(Data excerpts)
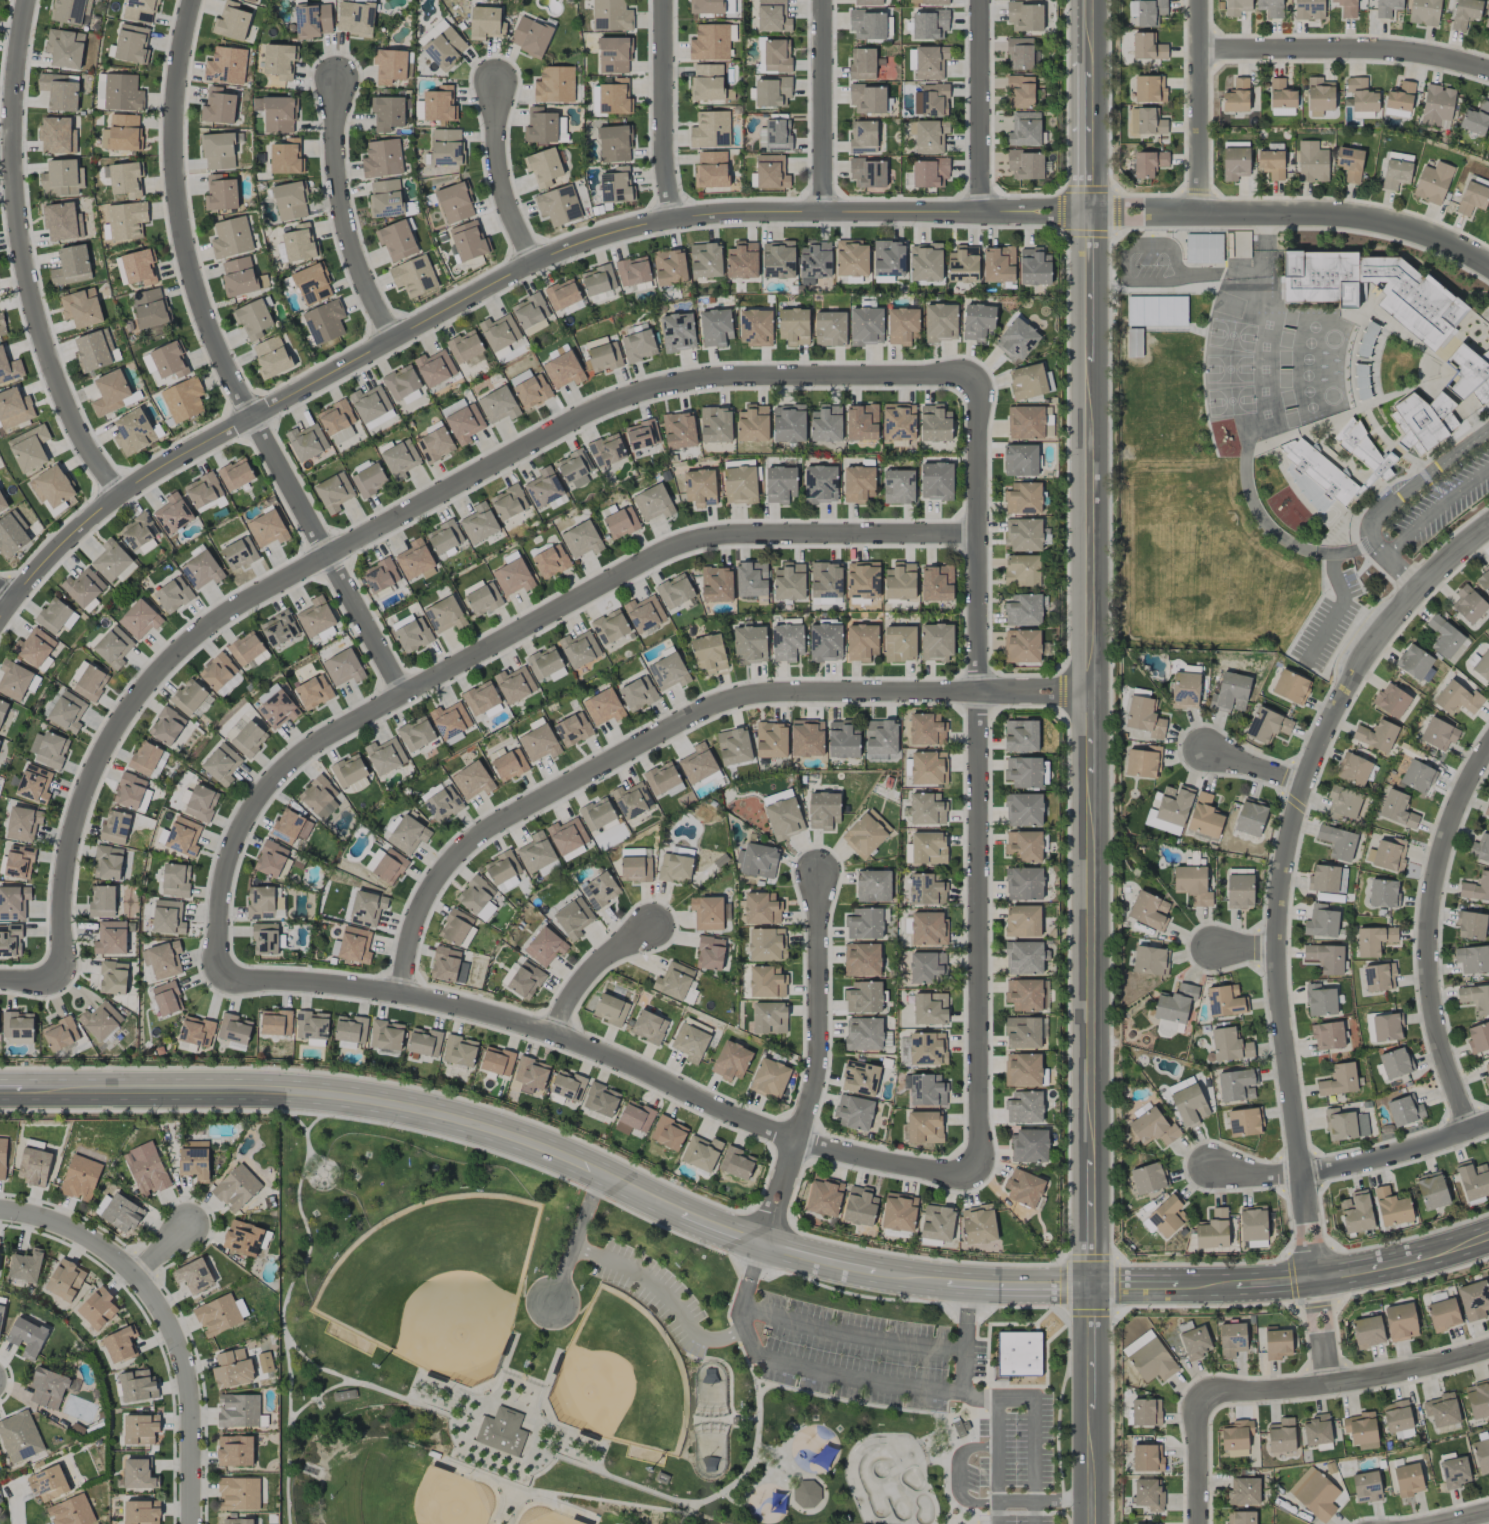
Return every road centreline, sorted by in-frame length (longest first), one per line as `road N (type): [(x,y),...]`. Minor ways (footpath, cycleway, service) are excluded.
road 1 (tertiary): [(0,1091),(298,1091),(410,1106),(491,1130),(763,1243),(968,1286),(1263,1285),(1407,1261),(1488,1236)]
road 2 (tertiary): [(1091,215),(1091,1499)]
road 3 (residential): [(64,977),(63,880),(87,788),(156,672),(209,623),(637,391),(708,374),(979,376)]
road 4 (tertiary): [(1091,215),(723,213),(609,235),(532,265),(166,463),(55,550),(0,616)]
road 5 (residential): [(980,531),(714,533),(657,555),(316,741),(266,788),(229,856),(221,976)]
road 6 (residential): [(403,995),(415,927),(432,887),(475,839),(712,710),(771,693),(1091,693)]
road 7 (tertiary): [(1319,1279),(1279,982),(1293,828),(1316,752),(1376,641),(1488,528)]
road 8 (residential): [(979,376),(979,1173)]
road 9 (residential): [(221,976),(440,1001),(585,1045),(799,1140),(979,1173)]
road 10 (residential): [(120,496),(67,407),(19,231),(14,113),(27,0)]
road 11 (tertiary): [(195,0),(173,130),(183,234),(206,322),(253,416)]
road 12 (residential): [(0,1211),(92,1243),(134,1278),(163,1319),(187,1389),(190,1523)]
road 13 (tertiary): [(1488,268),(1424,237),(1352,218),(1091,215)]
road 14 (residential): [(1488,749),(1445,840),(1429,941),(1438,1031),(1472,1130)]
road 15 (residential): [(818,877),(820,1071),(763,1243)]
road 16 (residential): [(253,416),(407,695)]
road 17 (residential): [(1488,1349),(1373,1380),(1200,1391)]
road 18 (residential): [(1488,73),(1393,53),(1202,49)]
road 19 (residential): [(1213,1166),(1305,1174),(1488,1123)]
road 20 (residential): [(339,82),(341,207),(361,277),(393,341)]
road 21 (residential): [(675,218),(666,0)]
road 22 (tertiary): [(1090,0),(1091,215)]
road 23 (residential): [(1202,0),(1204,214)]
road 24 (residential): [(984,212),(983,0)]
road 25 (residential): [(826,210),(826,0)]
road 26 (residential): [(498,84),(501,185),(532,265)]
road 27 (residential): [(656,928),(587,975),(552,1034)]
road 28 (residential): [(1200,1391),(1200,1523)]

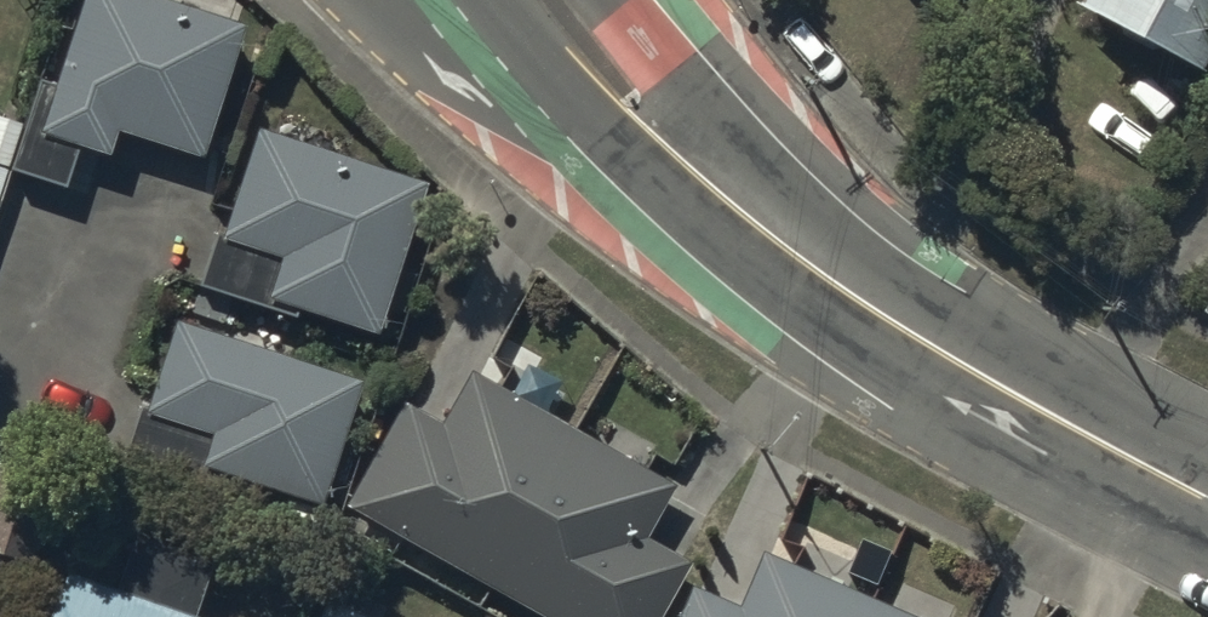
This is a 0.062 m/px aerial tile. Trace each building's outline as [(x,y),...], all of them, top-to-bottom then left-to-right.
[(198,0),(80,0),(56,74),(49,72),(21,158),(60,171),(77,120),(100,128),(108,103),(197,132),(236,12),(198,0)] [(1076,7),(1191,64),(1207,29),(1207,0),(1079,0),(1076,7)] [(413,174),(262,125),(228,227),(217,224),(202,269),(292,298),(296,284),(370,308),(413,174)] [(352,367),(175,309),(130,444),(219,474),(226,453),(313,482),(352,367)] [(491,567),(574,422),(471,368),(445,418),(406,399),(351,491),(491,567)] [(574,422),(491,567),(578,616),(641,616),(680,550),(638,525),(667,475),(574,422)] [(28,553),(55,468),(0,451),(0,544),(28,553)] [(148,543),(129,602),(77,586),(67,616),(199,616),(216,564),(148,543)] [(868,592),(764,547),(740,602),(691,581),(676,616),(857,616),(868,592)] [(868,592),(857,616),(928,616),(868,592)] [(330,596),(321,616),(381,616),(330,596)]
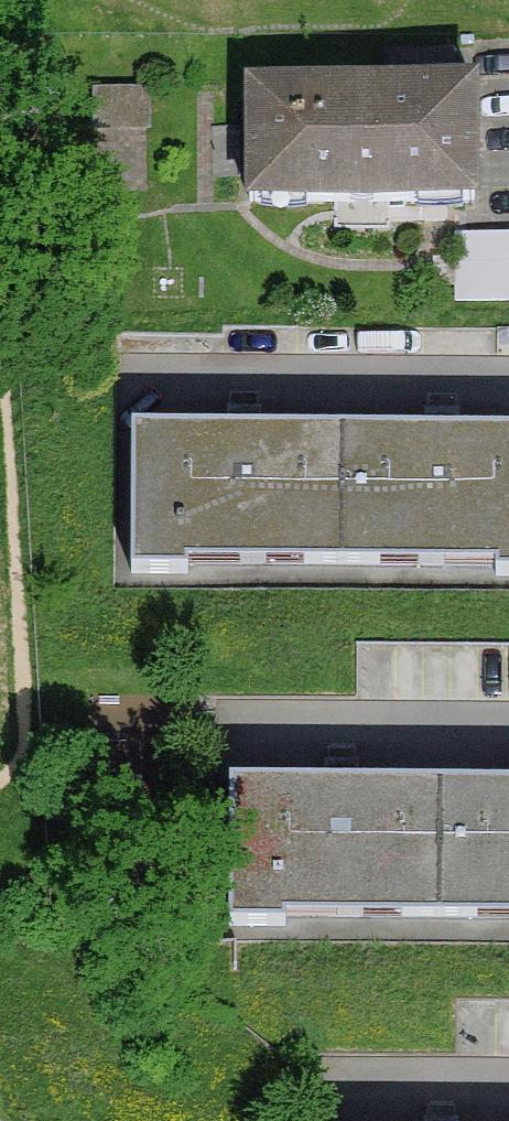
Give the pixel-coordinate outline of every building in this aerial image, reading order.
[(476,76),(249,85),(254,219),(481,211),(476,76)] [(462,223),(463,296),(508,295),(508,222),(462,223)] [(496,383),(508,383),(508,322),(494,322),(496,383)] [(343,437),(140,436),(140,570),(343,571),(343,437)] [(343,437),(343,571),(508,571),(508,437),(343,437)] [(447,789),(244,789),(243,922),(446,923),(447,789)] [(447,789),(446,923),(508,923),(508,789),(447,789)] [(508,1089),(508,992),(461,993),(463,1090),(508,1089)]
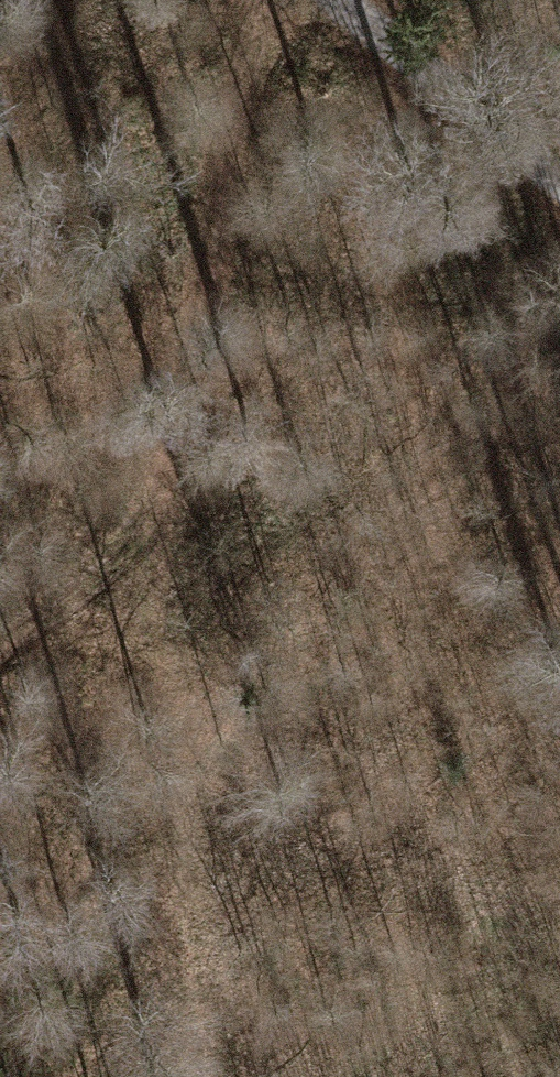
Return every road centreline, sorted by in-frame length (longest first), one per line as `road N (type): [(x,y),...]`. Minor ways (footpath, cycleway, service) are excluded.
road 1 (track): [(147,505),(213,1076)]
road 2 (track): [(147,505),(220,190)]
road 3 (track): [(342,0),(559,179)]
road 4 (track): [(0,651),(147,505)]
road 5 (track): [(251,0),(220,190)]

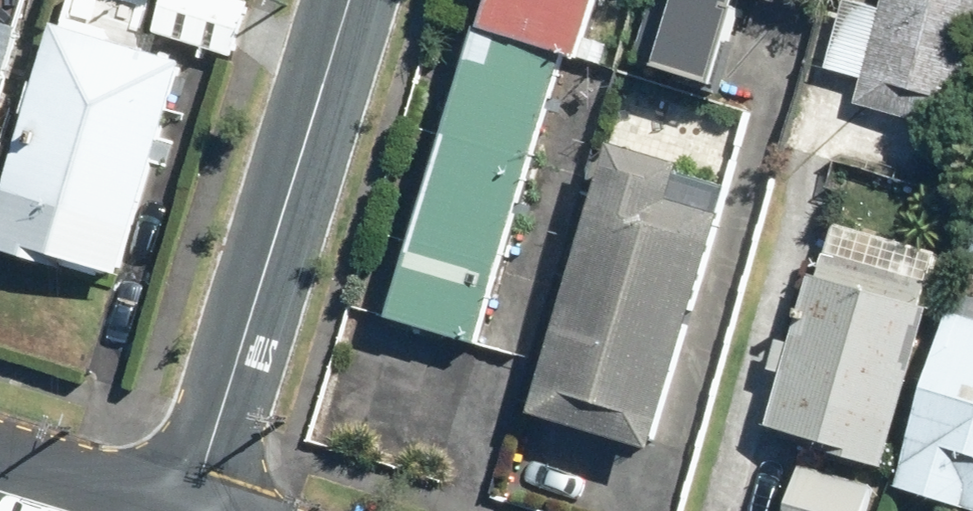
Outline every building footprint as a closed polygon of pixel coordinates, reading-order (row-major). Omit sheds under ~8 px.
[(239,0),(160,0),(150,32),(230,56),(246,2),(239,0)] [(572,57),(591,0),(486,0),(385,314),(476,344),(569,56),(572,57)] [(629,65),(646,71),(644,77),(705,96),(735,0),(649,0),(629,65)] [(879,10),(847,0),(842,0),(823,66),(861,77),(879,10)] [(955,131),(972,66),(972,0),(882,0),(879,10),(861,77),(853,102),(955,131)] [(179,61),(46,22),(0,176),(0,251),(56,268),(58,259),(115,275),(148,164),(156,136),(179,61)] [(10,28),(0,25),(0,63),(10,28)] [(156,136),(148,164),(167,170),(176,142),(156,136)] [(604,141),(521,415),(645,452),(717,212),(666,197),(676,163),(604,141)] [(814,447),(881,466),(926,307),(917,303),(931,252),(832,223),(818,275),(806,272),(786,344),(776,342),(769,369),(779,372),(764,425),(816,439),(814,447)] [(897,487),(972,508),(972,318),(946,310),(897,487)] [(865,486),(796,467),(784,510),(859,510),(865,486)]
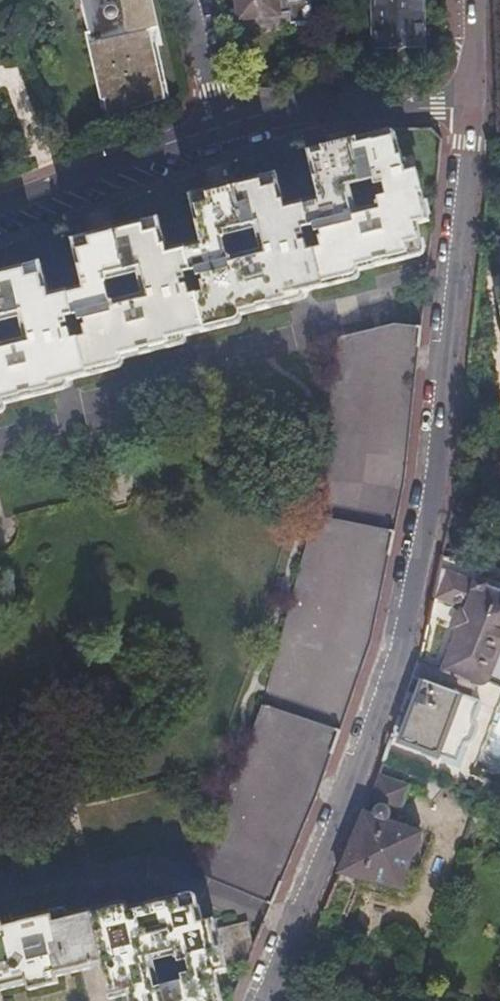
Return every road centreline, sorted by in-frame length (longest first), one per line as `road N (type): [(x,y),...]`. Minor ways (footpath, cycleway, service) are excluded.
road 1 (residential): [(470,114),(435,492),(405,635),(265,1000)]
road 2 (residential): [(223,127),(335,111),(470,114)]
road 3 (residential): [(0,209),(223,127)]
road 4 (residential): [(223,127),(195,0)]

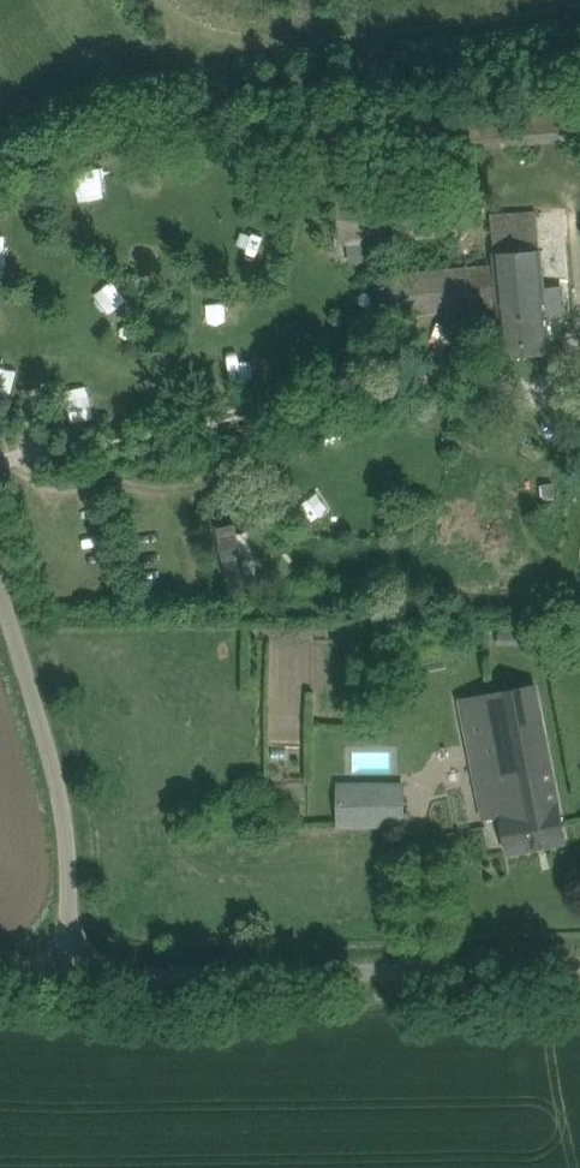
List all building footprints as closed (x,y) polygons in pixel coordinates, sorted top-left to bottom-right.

REQUIREMENT:
Pictures stay out; copy every entry above exactly.

RESPONSE AREA:
Return every road centreline, sorted by in-frame length (longest first), one per line as `road N (type): [(x,y),...]`. Minor ways (footpath, cycleway, service) are excluded.
road 1 (tertiary): [(0,1091),(298,1091),(410,1106),(491,1130),(763,1243),(968,1286),(1263,1285),(1407,1261),(1488,1236)]
road 2 (tertiary): [(1091,215),(1091,1499)]
road 3 (residential): [(64,977),(63,880),(87,788),(156,672),(209,623),(637,391),(708,374),(979,376)]
road 4 (tertiary): [(1091,215),(723,213),(609,235),(532,265),(166,463),(55,550),(0,616)]
road 5 (residential): [(980,531),(714,533),(657,555),(316,741),(266,788),(229,856),(221,976)]
road 6 (residential): [(403,995),(415,927),(432,887),(475,839),(712,710),(771,693),(1091,693)]
road 7 (tertiary): [(1319,1279),(1279,982),(1293,828),(1316,752),(1376,641),(1488,528)]
road 8 (residential): [(979,376),(979,1173)]
road 9 (residential): [(221,976),(440,1001),(585,1045),(799,1140),(979,1173)]
road 10 (residential): [(120,496),(67,407),(19,231),(14,113),(27,0)]
road 11 (tertiary): [(195,0),(173,130),(183,234),(206,322),(253,416)]
road 12 (residential): [(0,1211),(92,1243),(134,1278),(163,1319),(187,1389),(190,1523)]
road 13 (tertiary): [(1488,268),(1424,237),(1352,218),(1091,215)]
road 14 (residential): [(1488,749),(1445,840),(1429,941),(1438,1031),(1472,1130)]
road 15 (residential): [(818,877),(820,1071),(763,1243)]
road 16 (residential): [(253,416),(407,695)]
road 17 (residential): [(1488,1349),(1373,1380),(1200,1391)]
road 18 (residential): [(1488,73),(1393,53),(1202,49)]
road 19 (residential): [(1213,1166),(1305,1174),(1488,1123)]
road 20 (residential): [(339,82),(341,207),(361,277),(393,341)]
road 21 (residential): [(675,218),(666,0)]
road 22 (tertiary): [(1090,0),(1091,215)]
road 23 (residential): [(1202,0),(1204,214)]
road 24 (residential): [(984,212),(983,0)]
road 25 (residential): [(826,210),(826,0)]
road 26 (residential): [(498,84),(501,185),(532,265)]
road 27 (residential): [(656,928),(587,975),(552,1034)]
road 28 (residential): [(1200,1391),(1200,1523)]

This is a 0.062 m/px aerial tile. Trace each building's outline as [(x,y),...], all of them, top-to-bottom then left-to-right.
[(198,0),(80,0),(56,74),(49,72),(21,158),(60,171),(77,120),(100,128),(108,103),(197,132),(236,12),(198,0)] [(1076,7),(1191,64),(1207,29),(1207,0),(1079,0),(1076,7)] [(413,174),(262,125),(228,227),(217,224),(202,269),(292,298),(296,284),(370,308),(413,174)] [(352,367),(175,309),(130,444),(219,474),(226,453),(313,482),(352,367)] [(491,567),(574,422),(471,368),(445,418),(406,399),(351,491),(491,567)] [(574,422),(491,567),(578,616),(641,616),(680,550),(638,525),(667,475),(574,422)] [(28,553),(55,468),(0,451),(0,544),(28,553)] [(148,543),(129,602),(77,586),(67,616),(199,616),(216,564),(148,543)] [(868,592),(764,547),(740,602),(691,581),(676,616),(857,616),(868,592)] [(868,592),(857,616),(928,616),(868,592)] [(330,596),(321,616),(381,616),(330,596)]
Give the pixel-coordinate outline of every building in this aerial image, reading order.
[(476,76),(249,85),(254,219),(481,211),(476,76)] [(462,223),(463,296),(508,295),(508,222),(462,223)] [(496,383),(508,383),(508,322),(494,322),(496,383)] [(343,437),(140,436),(140,570),(343,571),(343,437)] [(343,437),(343,571),(508,571),(508,437),(343,437)] [(447,789),(244,789),(243,922),(446,923),(447,789)] [(447,789),(446,923),(508,923),(508,789),(447,789)] [(508,1089),(508,992),(461,993),(463,1090),(508,1089)]
Return every road centreline, sorted by in-frame length (longest first), one per line as `road N (type): [(x,y),...]`. Minor ways (footpath, cycleway, service) are excluded.
road 1 (track): [(147,505),(213,1076)]
road 2 (track): [(147,505),(220,190)]
road 3 (track): [(342,0),(559,179)]
road 4 (track): [(0,651),(147,505)]
road 5 (track): [(251,0),(220,190)]

Outline every building footprint as a closed polygon of pixel coordinates, reading-order (row-major). Omit sheds under ~8 px.
[(239,0),(160,0),(150,32),(230,56),(246,2),(239,0)] [(572,57),(591,0),(486,0),(385,314),(476,344),(569,56),(572,57)] [(629,65),(646,71),(644,77),(705,96),(735,0),(649,0),(629,65)] [(879,10),(847,0),(842,0),(823,66),(861,77),(879,10)] [(955,131),(972,66),(972,0),(882,0),(879,10),(861,77),(853,102),(955,131)] [(179,61),(46,22),(0,176),(0,251),(56,268),(58,259),(115,275),(148,164),(156,136),(179,61)] [(10,28),(0,25),(0,63),(10,28)] [(156,136),(148,164),(167,170),(176,142),(156,136)] [(604,141),(521,415),(645,452),(717,212),(666,197),(676,163),(604,141)] [(814,447),(881,466),(926,307),(917,303),(931,252),(832,223),(818,275),(806,272),(786,344),(776,342),(769,369),(779,372),(764,425),(816,439),(814,447)] [(897,487),(972,508),(972,318),(946,310),(897,487)] [(865,486),(796,467),(784,510),(859,510),(865,486)]
Return every road centreline, sorted by in-frame length (longest first), one per line as `road N (type): [(x,y),...]`. Minor ways (footpath, cycleway, service) are excluded.
road 1 (residential): [(470,114),(435,492),(405,635),(265,1000)]
road 2 (residential): [(223,127),(335,111),(470,114)]
road 3 (residential): [(0,209),(223,127)]
road 4 (residential): [(223,127),(195,0)]

List all building footprints as closed (x,y) polygons in pixel coordinates, sorted top-left to bottom-right.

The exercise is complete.